DATASET EXCERPT:
#####

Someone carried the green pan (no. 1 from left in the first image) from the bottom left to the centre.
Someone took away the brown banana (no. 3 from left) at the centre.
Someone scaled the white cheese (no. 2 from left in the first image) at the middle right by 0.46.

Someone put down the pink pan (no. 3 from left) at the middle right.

#####

Each line above that has the word "centre" must be copied.

Someone carried the green pan (no. 1 from left in the first image) from the bottom left to the centre.
Someone took away the brown banana (no. 3 from left) at the centre.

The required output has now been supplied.